**What this task involves:**
Find out how many lines in the records have the string "brown" in them, and state only that number.

──────────────────────────────

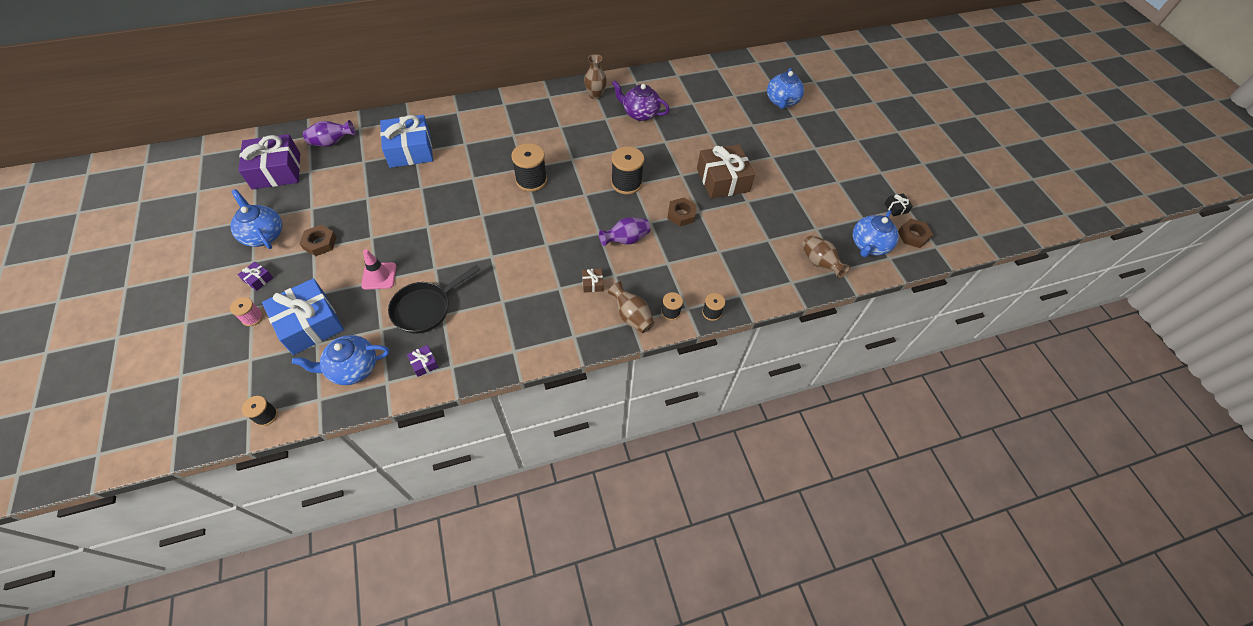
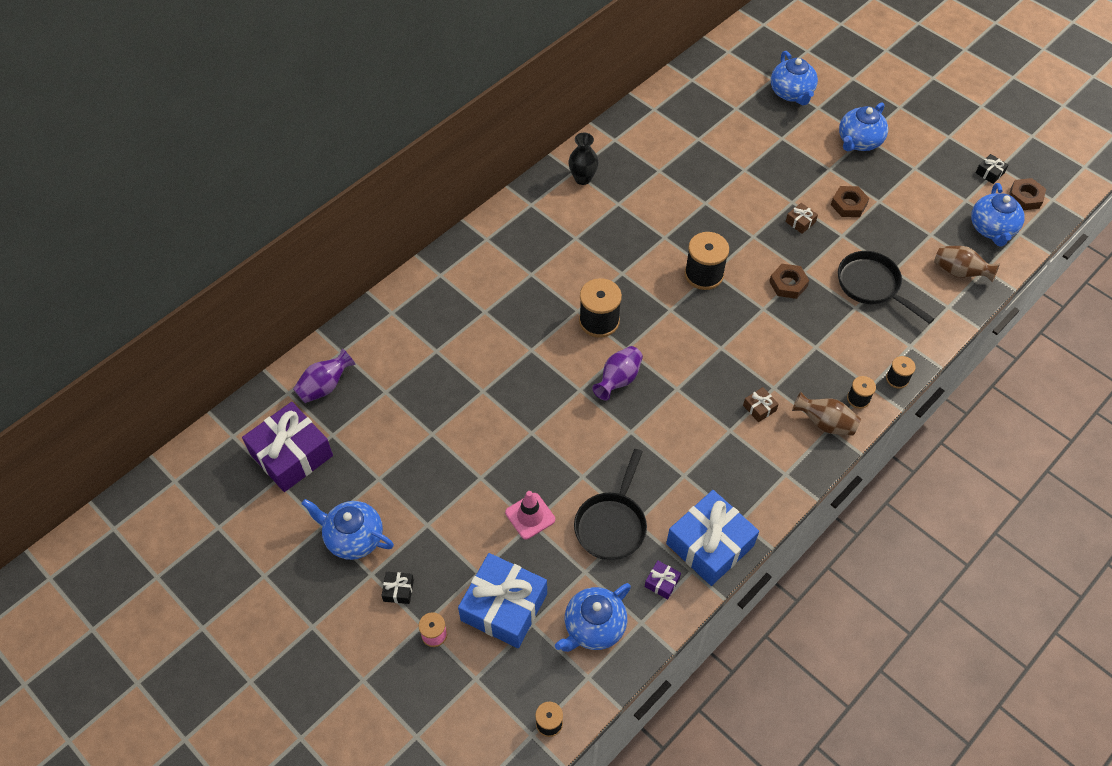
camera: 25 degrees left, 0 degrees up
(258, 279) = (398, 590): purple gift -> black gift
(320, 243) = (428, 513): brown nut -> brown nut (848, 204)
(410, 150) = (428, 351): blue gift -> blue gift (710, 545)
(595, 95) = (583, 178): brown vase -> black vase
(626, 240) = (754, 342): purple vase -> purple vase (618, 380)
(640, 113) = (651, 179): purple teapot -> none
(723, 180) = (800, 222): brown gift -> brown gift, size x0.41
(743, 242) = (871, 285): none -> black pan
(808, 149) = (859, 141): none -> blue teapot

──────────────────────────────

**Response to the task:**
3